Material shown ::
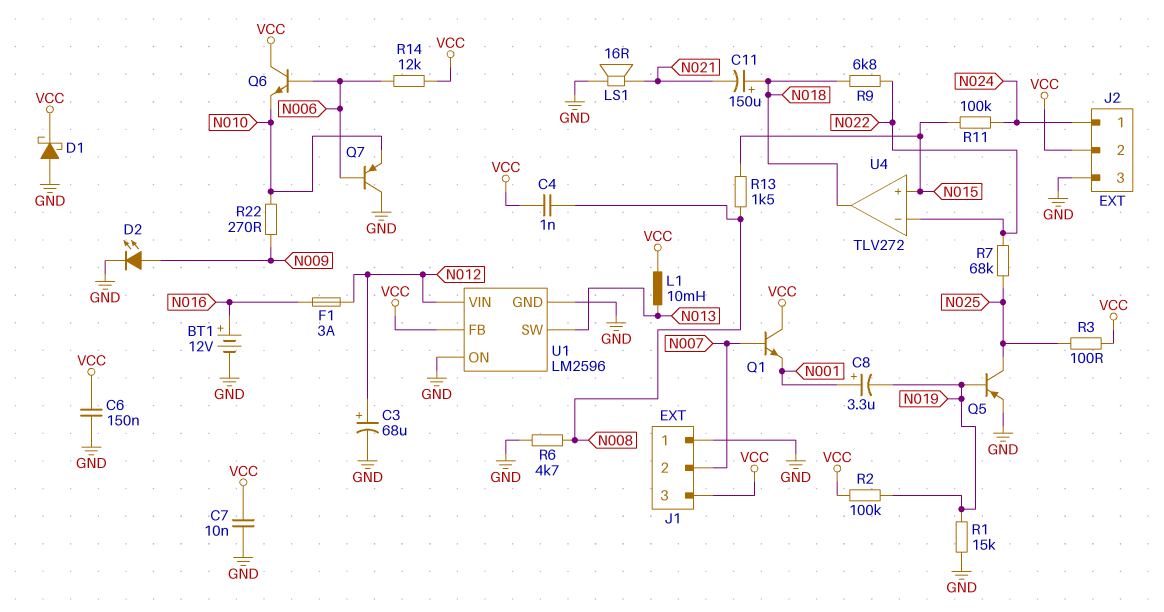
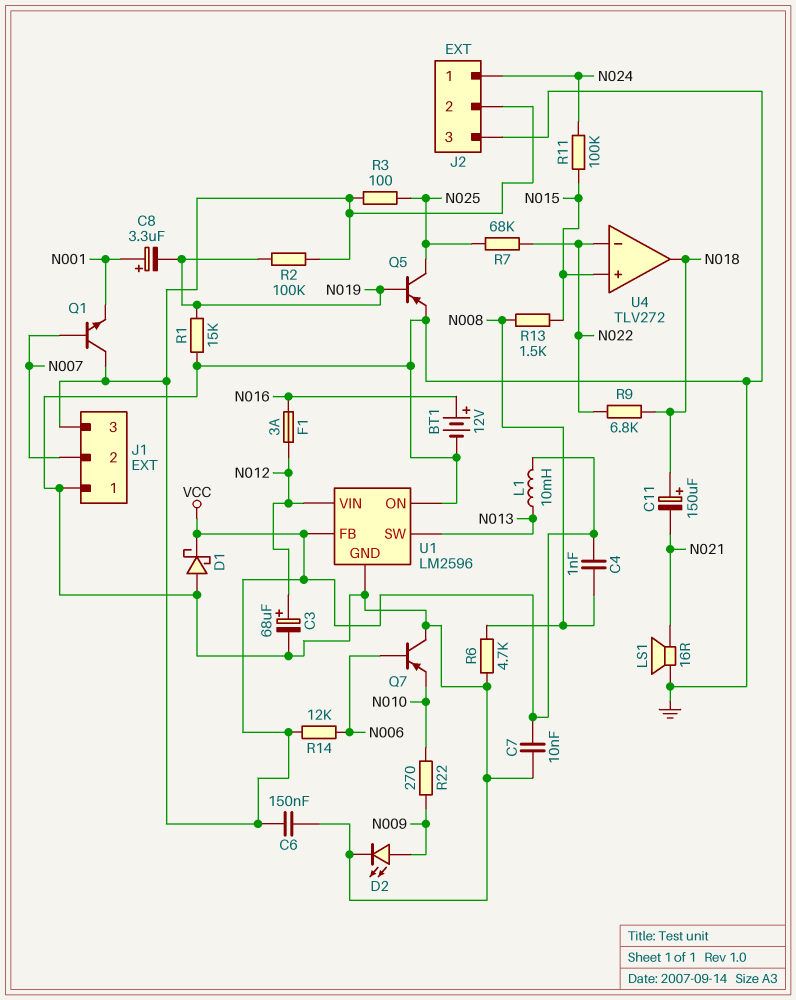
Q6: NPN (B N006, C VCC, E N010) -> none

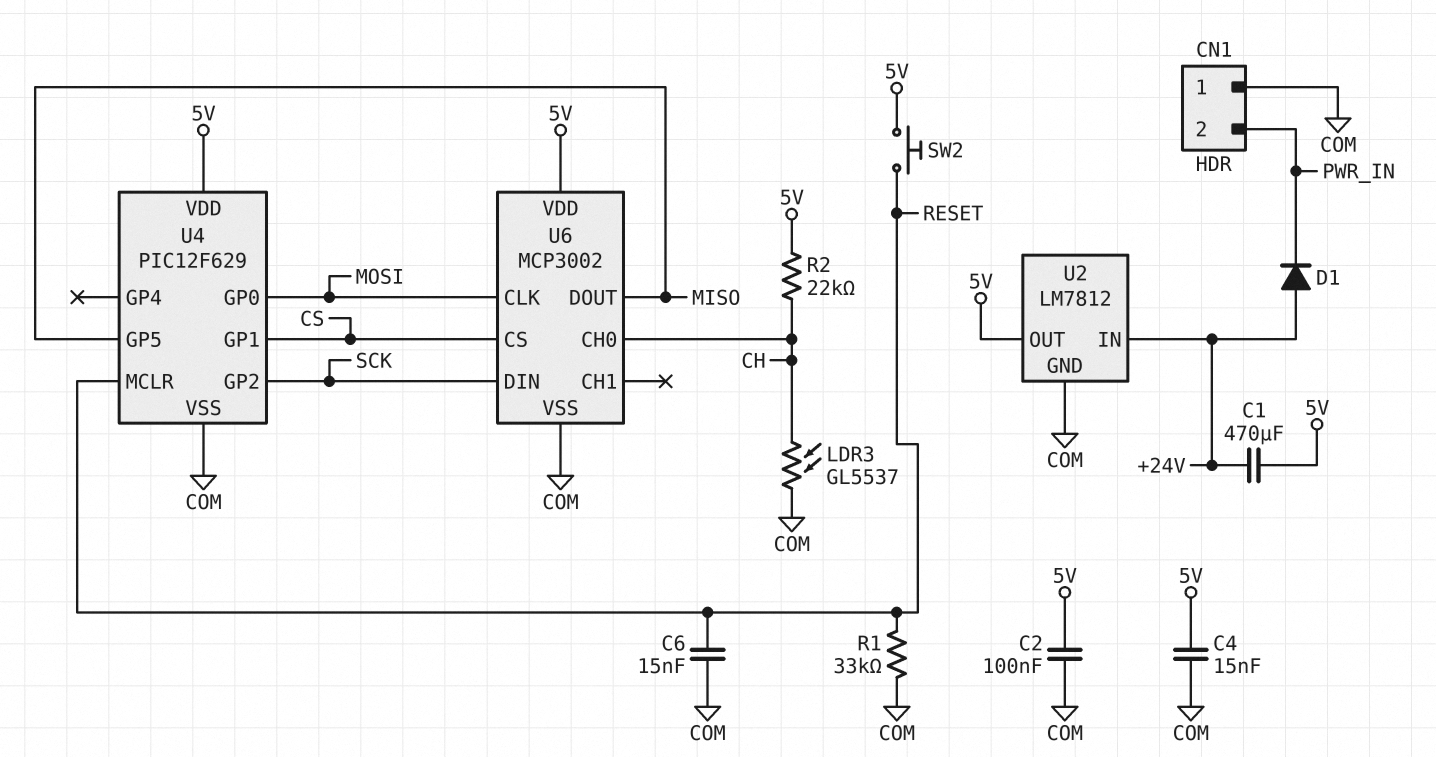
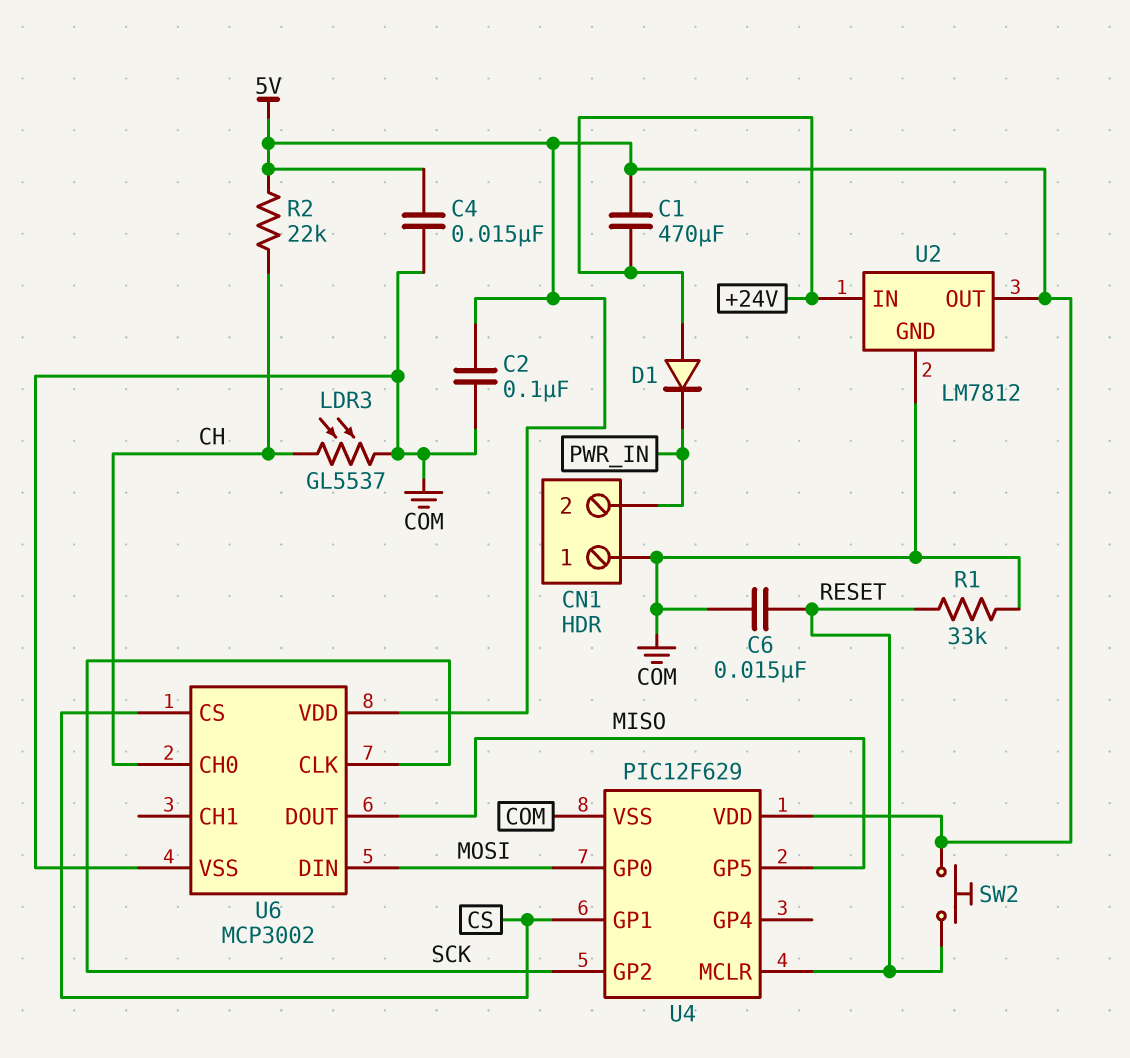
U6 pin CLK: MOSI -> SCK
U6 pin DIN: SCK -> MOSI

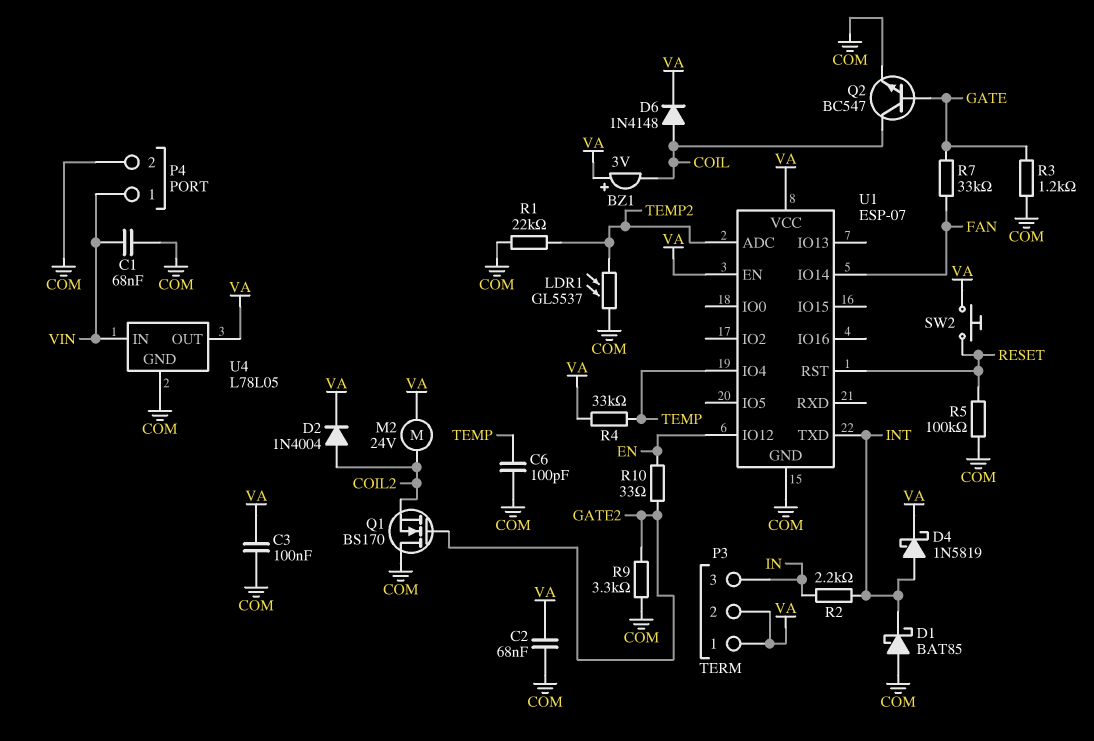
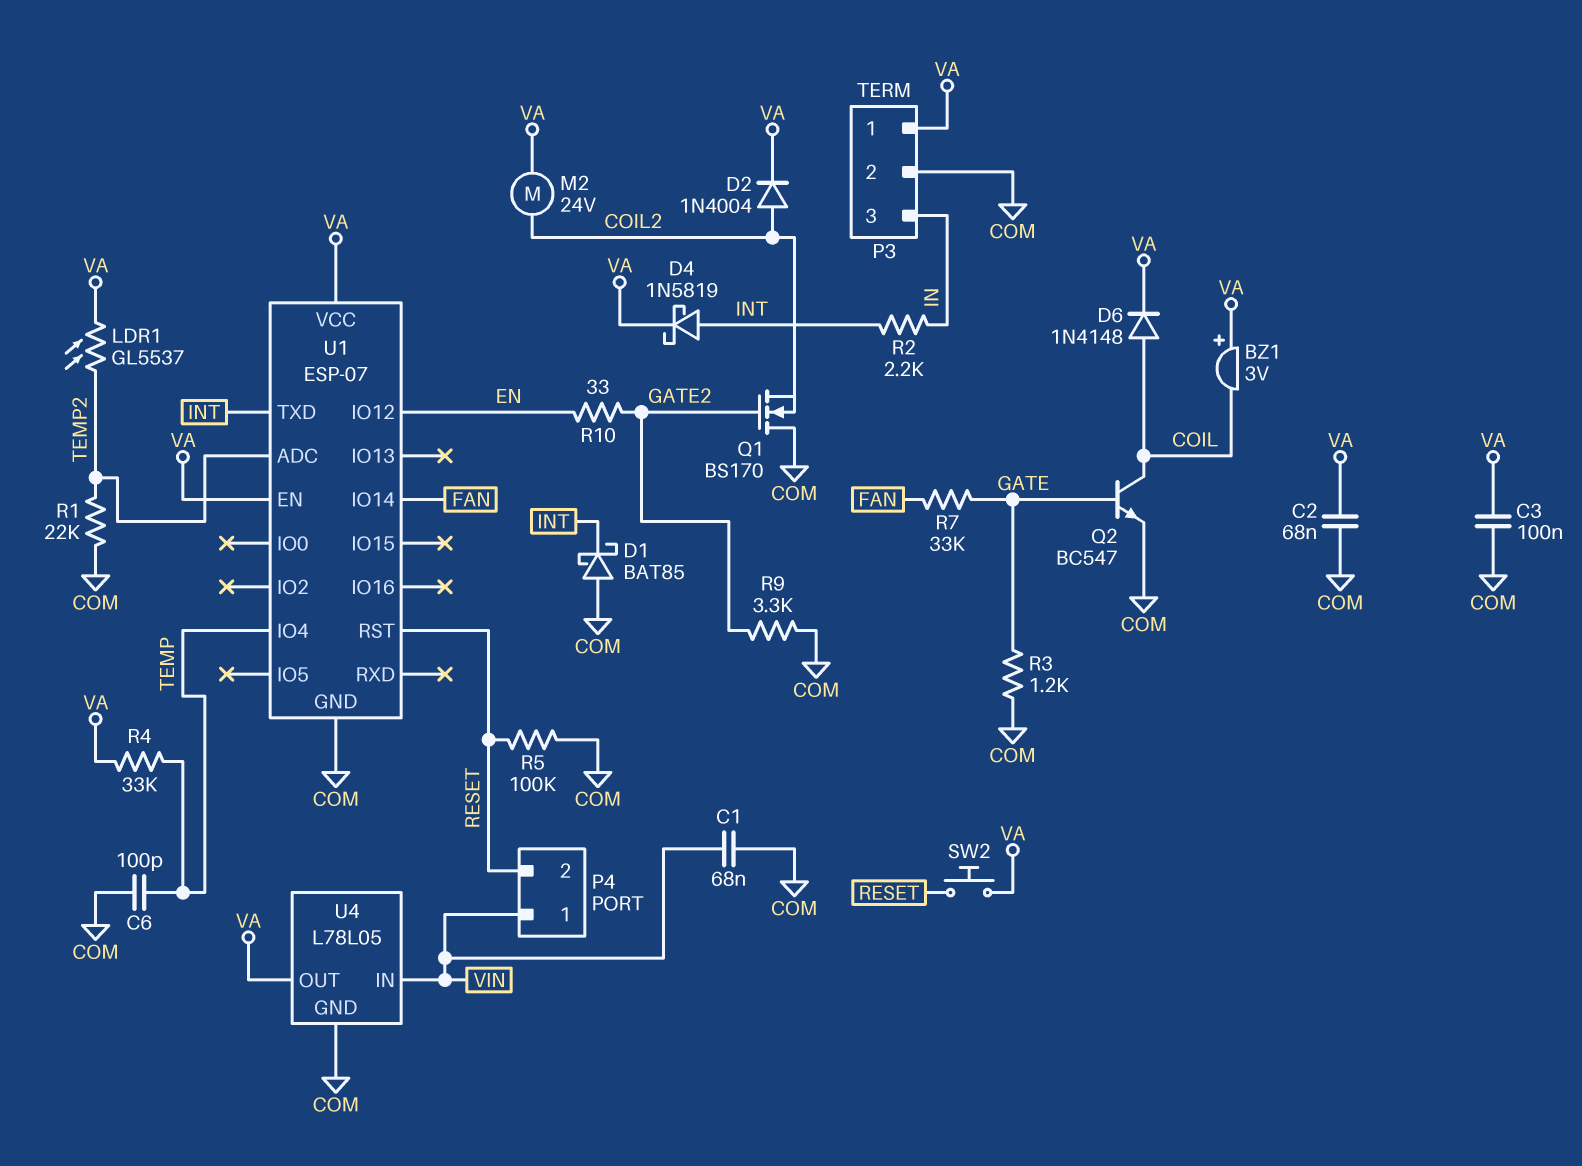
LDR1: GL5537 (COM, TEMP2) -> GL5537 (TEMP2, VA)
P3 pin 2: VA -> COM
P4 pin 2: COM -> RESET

Work to be completed :: Only the lines from the one with "U6 pin DIN: SCK -> MOSI" to the last line of the listing, inclusive, are to be set down, exactly as they stand and without pictures.

Solved problem ::
U6 pin DIN: SCK -> MOSI

LDR1: GL5537 (COM, TEMP2) -> GL5537 (TEMP2, VA)
P3 pin 2: VA -> COM
P4 pin 2: COM -> RESET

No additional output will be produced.